_WHAT IS REQUIRED_
The answer is the full set of records, given again exactly and without images.

Scene edit records

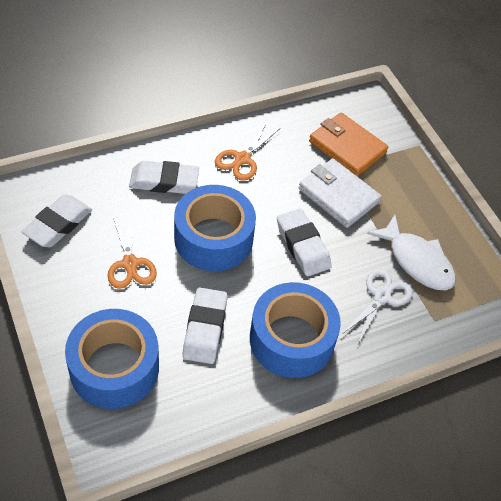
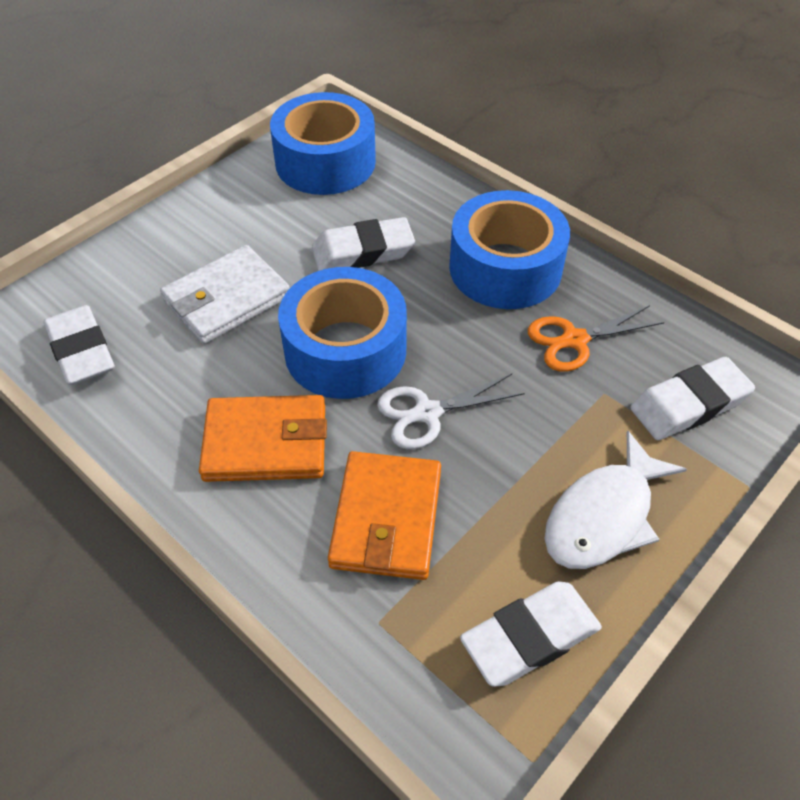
orange scissors: 2 -> 1
orange wallet: 1 -> 2

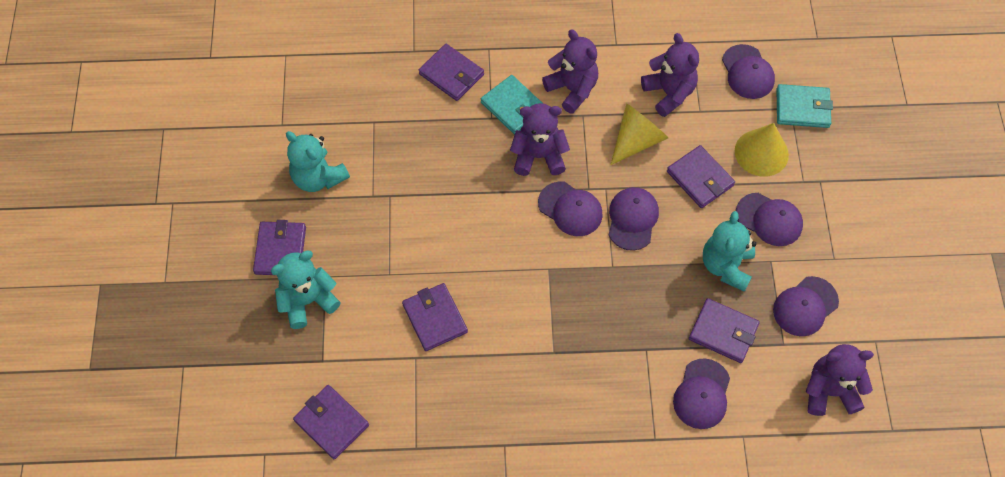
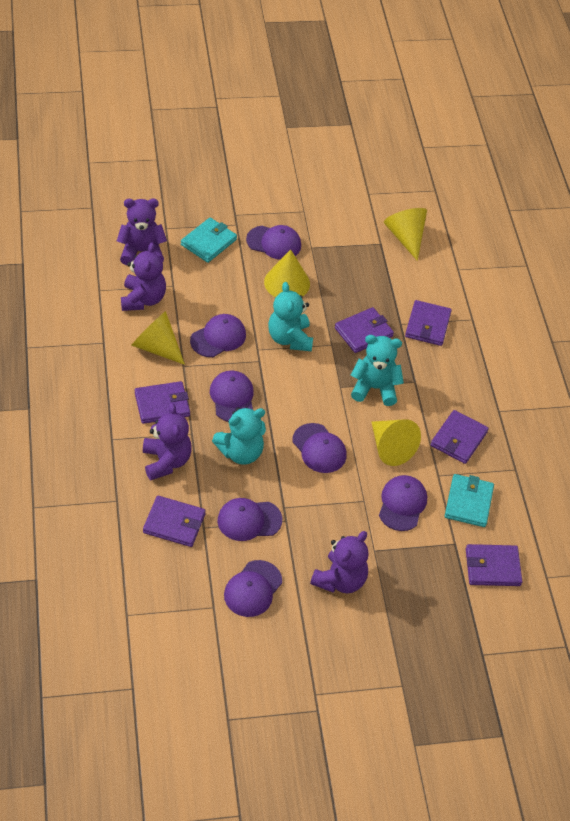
purple cap: 6 -> 7
yellow cone: 2 -> 4

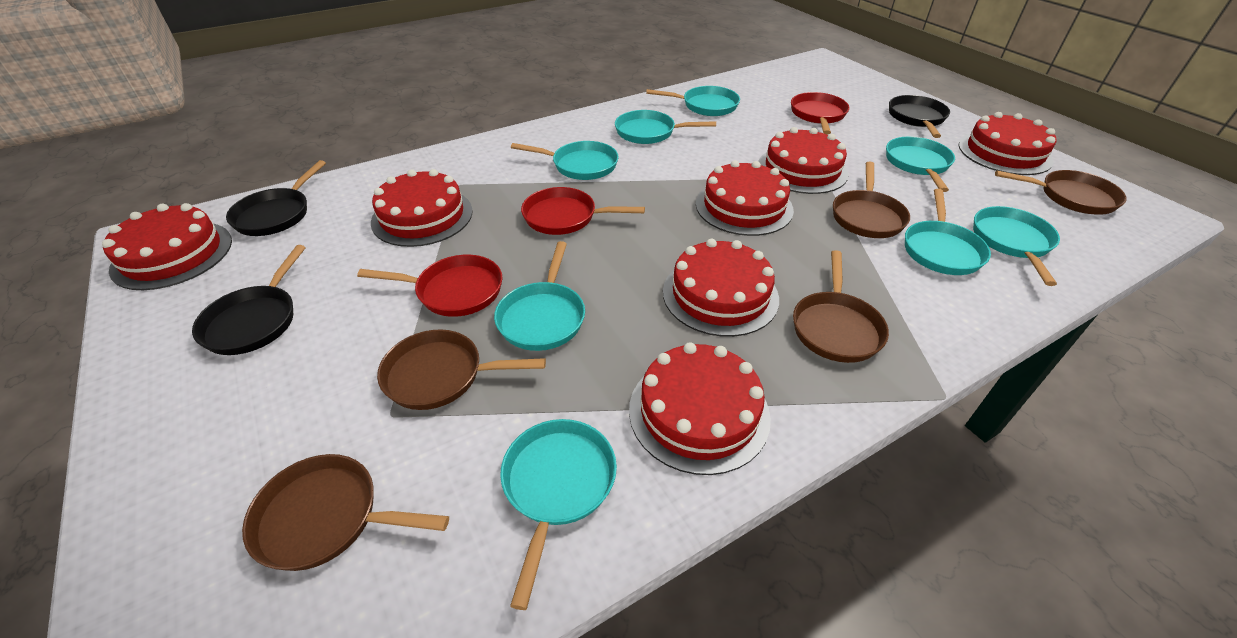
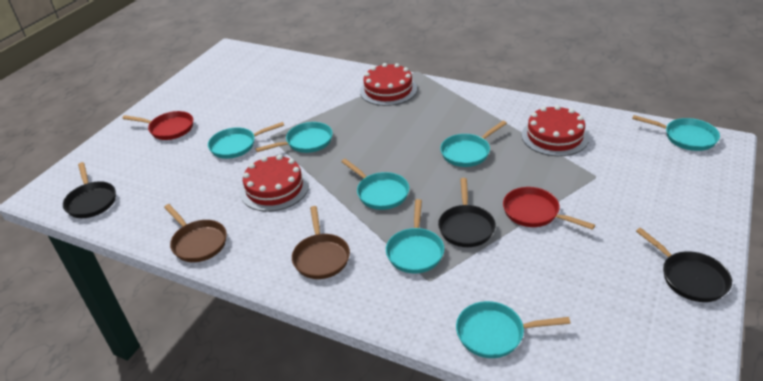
brown pan: 5 -> 2
red cake: 7 -> 3
red pan: 3 -> 2
turquoise pan: 8 -> 7

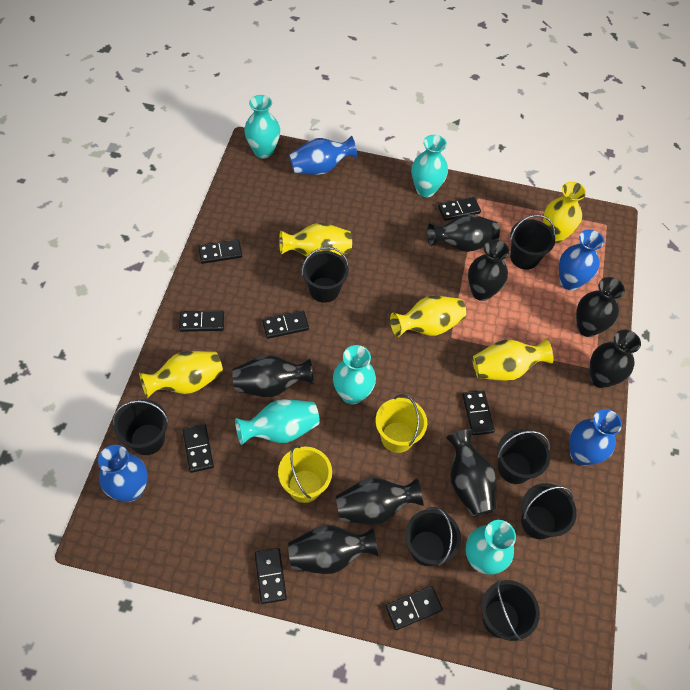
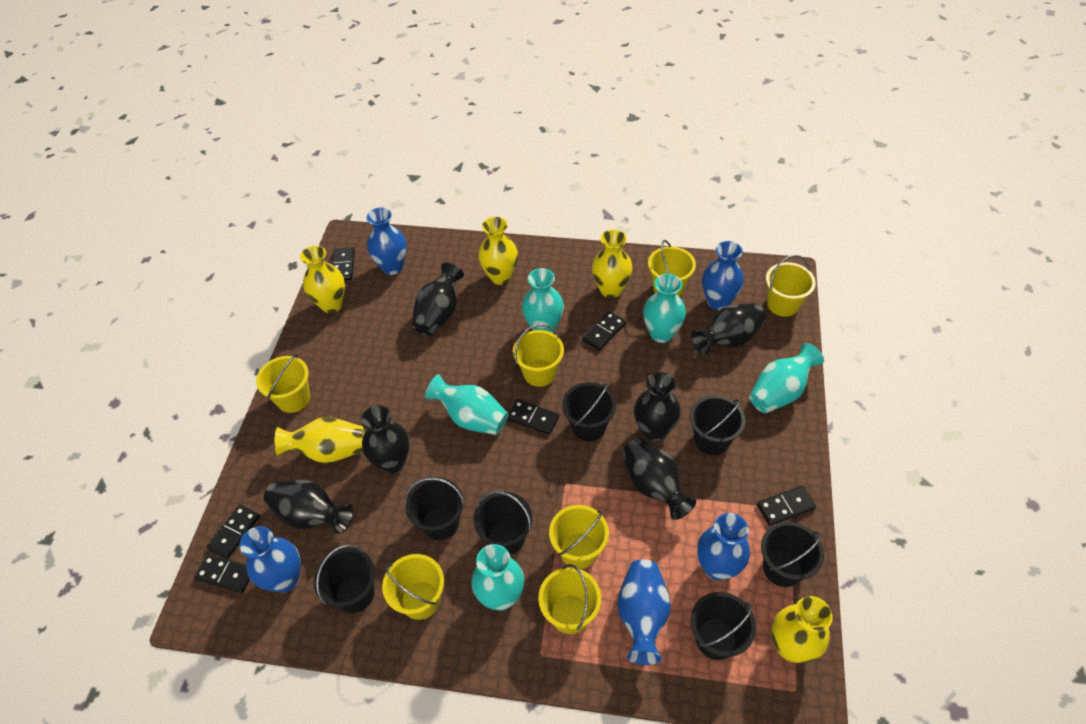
black domino: 8 -> 6
black vase: 8 -> 6
blue vase: 4 -> 5
yellow bucket: 2 -> 7

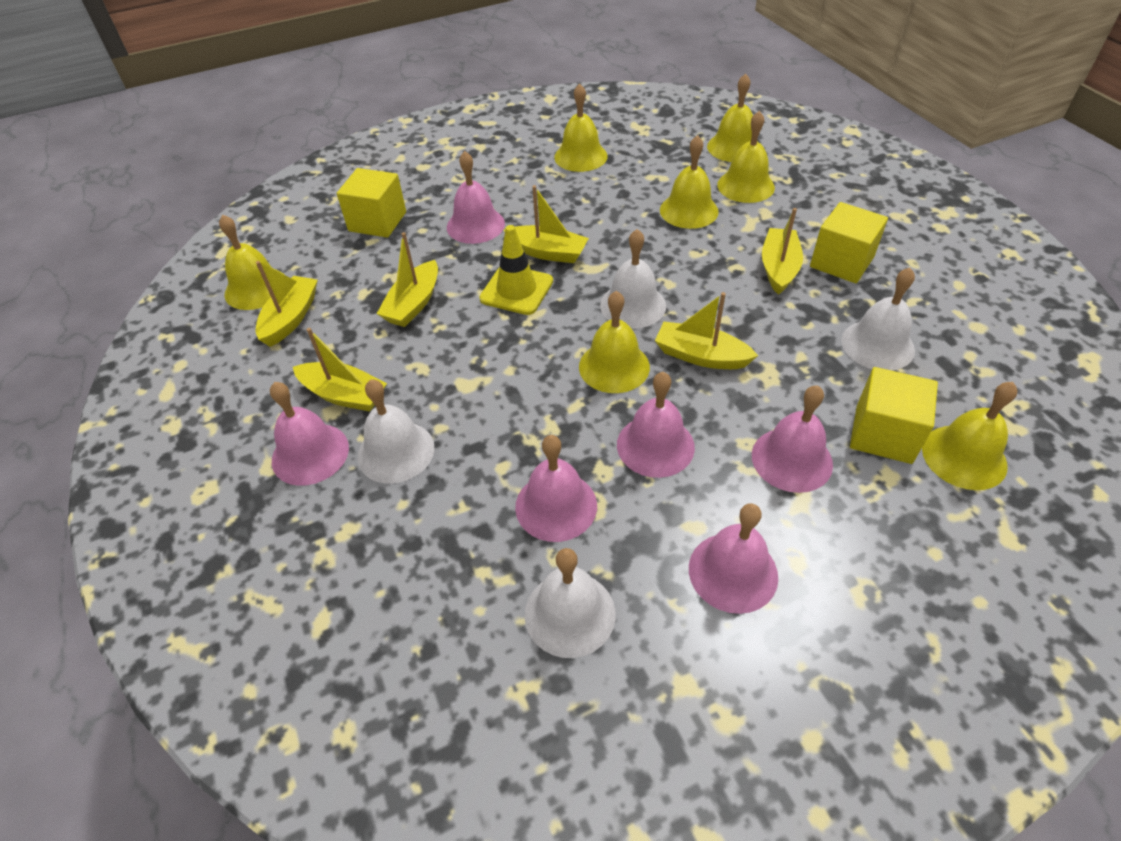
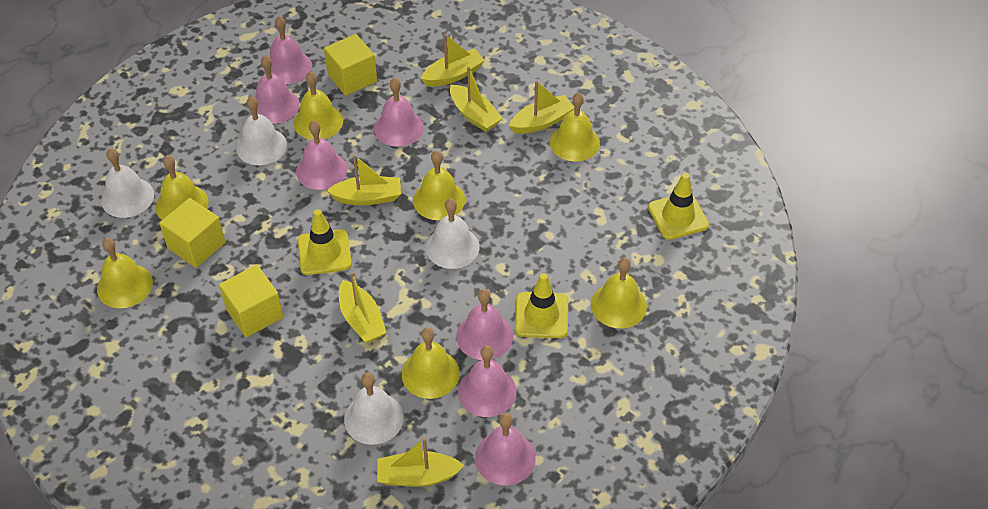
pink bell: 6 -> 7
yellow traffic cone: 1 -> 3

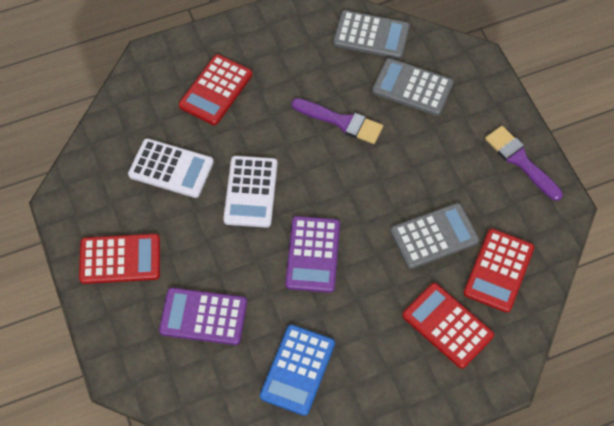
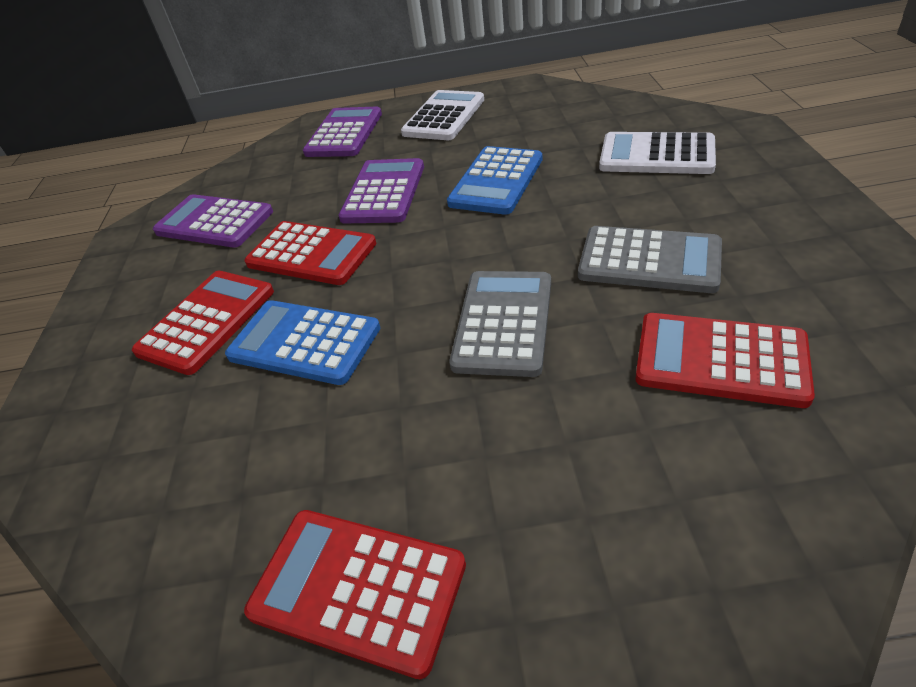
blue calculator: 1 -> 2
grey calculator: 3 -> 2
purple brush: 2 -> 0
purple calculator: 2 -> 3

_YOUR SOLUTION_
orange scissors: 2 -> 1
orange wallet: 1 -> 2

purple cap: 6 -> 7
yellow cone: 2 -> 4

brown pan: 5 -> 2
red cake: 7 -> 3
red pan: 3 -> 2
turquoise pan: 8 -> 7

black domino: 8 -> 6
black vase: 8 -> 6
blue vase: 4 -> 5
yellow bucket: 2 -> 7

pink bell: 6 -> 7
yellow traffic cone: 1 -> 3

blue calculator: 1 -> 2
grey calculator: 3 -> 2
purple brush: 2 -> 0
purple calculator: 2 -> 3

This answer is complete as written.